**OBJECTIVE:**
From the line that has "Segment benign epithelium" down to the final line of the listing below, transcribe every line exactly, and only those.

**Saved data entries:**
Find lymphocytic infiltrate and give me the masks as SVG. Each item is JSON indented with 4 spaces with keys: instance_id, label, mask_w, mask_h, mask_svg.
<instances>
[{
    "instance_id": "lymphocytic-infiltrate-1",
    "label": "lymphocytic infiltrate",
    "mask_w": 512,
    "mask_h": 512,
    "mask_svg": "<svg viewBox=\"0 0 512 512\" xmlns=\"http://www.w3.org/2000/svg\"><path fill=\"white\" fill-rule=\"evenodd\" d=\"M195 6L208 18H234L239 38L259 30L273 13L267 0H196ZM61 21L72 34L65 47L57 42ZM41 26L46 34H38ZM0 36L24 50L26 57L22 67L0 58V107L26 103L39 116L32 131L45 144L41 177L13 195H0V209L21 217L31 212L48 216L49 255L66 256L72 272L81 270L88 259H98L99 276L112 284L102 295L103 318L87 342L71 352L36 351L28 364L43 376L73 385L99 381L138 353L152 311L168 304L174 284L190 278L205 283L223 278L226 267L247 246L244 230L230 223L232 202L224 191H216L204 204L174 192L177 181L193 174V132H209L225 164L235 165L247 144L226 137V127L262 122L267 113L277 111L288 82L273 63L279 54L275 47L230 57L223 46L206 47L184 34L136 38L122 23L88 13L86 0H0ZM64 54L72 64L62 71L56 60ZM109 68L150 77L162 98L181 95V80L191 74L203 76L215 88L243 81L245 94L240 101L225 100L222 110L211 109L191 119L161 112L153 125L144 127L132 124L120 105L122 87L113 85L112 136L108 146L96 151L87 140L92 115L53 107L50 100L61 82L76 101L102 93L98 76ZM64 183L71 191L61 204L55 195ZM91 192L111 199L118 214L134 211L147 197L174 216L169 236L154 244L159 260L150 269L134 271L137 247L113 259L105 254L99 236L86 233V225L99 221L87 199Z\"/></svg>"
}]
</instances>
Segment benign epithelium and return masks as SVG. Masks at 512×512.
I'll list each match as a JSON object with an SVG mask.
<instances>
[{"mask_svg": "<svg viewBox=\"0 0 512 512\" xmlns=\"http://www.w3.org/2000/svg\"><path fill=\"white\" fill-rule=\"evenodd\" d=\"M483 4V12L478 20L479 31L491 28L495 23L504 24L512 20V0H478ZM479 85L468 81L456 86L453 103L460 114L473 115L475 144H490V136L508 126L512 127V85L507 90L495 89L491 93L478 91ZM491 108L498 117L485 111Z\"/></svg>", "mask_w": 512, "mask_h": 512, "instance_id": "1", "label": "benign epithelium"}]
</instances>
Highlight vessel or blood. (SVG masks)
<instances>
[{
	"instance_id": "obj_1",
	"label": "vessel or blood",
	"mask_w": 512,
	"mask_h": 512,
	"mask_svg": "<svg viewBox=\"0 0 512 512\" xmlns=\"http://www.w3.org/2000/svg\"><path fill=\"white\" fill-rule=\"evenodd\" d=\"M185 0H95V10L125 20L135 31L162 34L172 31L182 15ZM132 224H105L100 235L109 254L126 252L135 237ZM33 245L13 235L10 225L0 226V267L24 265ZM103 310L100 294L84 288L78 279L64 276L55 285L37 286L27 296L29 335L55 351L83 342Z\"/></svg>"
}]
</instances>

**COMPLETED EXERCISE:**
Segment benign epithelium and return masks as SVG. Masks at 512×512.
I'll list each match as a JSON object with an SVG mask.
<instances>
[{"mask_svg": "<svg viewBox=\"0 0 512 512\" xmlns=\"http://www.w3.org/2000/svg\"><path fill=\"white\" fill-rule=\"evenodd\" d=\"M483 4V12L478 20L479 31L491 28L495 23L504 24L512 20V0H478ZM479 85L468 81L456 86L453 103L460 114L473 115L475 144H490V136L508 126L512 127V85L507 90L495 89L491 93L478 91ZM491 108L498 117L485 111Z\"/></svg>", "mask_w": 512, "mask_h": 512, "instance_id": "1", "label": "benign epithelium"}]
</instances>
Highlight vessel or blood. (SVG masks)
<instances>
[{
	"instance_id": "obj_1",
	"label": "vessel or blood",
	"mask_w": 512,
	"mask_h": 512,
	"mask_svg": "<svg viewBox=\"0 0 512 512\" xmlns=\"http://www.w3.org/2000/svg\"><path fill=\"white\" fill-rule=\"evenodd\" d=\"M185 0H95V10L125 20L135 31L162 34L172 31L182 15ZM132 224H105L100 235L109 254L126 252L135 237ZM33 245L13 235L10 225L0 226V267L24 265ZM103 310L100 294L84 288L78 279L64 276L55 285L37 286L27 296L29 335L55 351L83 342Z\"/></svg>"
}]
</instances>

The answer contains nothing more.